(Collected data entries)

....

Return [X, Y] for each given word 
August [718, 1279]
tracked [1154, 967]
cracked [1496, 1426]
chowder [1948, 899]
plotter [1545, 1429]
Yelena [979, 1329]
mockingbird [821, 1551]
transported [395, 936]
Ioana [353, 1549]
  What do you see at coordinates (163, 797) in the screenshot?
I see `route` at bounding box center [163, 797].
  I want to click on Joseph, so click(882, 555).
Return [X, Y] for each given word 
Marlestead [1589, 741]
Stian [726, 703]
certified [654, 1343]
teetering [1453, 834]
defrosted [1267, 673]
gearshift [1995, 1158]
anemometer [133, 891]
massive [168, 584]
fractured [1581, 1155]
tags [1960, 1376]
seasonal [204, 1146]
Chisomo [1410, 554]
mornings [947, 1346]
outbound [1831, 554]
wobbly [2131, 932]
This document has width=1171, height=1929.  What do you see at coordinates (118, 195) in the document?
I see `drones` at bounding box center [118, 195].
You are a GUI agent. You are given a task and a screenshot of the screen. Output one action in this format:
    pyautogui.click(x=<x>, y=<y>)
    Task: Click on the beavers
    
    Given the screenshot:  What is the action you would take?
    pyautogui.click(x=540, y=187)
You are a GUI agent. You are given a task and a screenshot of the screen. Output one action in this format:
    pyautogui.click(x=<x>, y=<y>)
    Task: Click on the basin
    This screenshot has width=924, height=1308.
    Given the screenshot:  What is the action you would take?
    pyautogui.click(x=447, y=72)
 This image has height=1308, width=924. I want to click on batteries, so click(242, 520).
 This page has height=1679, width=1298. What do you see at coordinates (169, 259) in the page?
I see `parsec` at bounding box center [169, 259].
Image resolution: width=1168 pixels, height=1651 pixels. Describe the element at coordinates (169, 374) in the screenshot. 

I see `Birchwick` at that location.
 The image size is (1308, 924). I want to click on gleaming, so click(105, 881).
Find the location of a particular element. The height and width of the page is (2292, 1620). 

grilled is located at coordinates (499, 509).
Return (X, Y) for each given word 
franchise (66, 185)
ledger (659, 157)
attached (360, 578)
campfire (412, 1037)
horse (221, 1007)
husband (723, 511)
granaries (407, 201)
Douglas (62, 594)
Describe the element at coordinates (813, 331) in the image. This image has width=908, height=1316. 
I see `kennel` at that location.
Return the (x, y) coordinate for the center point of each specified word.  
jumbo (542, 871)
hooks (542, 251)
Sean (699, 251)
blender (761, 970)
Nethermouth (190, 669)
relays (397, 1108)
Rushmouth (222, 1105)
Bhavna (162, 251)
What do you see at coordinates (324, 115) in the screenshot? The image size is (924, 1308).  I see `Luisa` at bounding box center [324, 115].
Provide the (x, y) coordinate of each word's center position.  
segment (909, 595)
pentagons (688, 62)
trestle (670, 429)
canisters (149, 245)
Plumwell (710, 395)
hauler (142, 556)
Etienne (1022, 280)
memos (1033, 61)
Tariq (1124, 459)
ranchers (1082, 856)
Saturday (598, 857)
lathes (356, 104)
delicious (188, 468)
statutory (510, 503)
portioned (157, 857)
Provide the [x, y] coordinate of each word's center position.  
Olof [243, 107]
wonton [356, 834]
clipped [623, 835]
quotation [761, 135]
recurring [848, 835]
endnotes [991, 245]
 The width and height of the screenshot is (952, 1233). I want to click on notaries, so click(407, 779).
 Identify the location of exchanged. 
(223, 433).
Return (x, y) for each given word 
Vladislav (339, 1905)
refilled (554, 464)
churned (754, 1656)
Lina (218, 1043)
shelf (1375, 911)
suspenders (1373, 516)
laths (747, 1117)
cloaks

....

▶ **Required work**: Retype the lines exactly, starting at the line that contains "Tariq (1124, 459)" and continuing through the last line.

▶ **Response**:
Tariq (1124, 459)
ranchers (1082, 856)
Saturday (598, 857)
lathes (356, 104)
delicious (188, 468)
statutory (510, 503)
portioned (157, 857)
Provide the [x, y] coordinate of each word's center position.  
Olof [243, 107]
wonton [356, 834]
clipped [623, 835]
quotation [761, 135]
recurring [848, 835]
endnotes [991, 245]
 The width and height of the screenshot is (952, 1233). I want to click on notaries, so click(407, 779).
 Identify the location of exchanged. 
(223, 433).
Return (x, y) for each given word 
Vladislav (339, 1905)
refilled (554, 464)
churned (754, 1656)
Lina (218, 1043)
shelf (1375, 911)
suspenders (1373, 516)
laths (747, 1117)
cloaks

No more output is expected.